> _Brief_: Without the images, write out the whole listing exactly.

> _Data excerpt_:

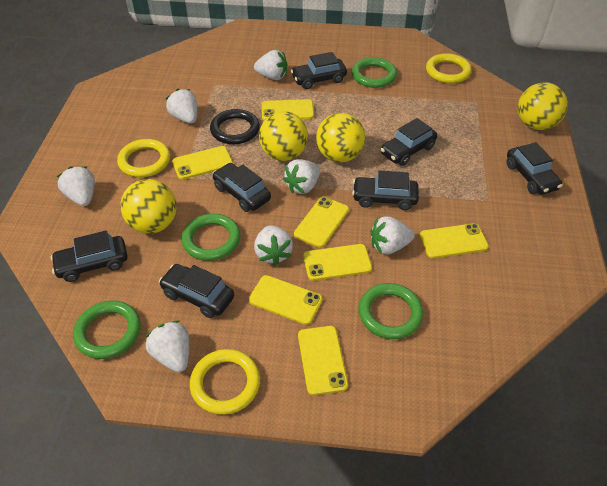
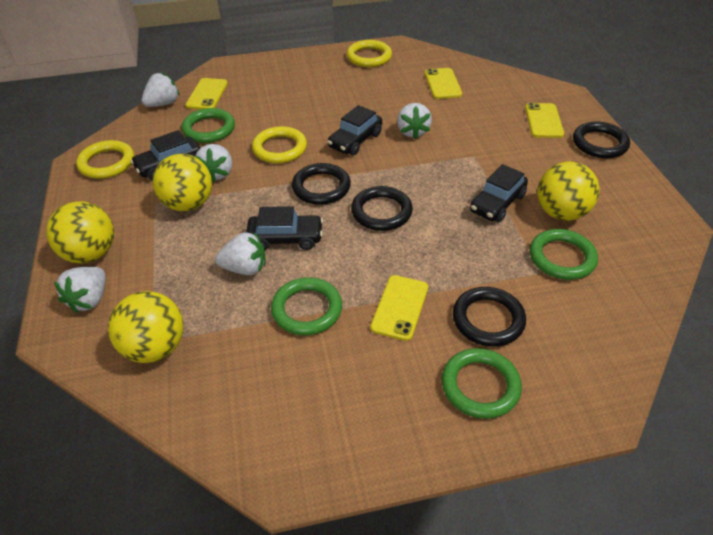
black car: 7 -> 4
black ring: 1 -> 4
white strawberry: 7 -> 5
yellow phone: 7 -> 4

> _Answer space_:
black car: 7 -> 4
black ring: 1 -> 4
white strawberry: 7 -> 5
yellow phone: 7 -> 4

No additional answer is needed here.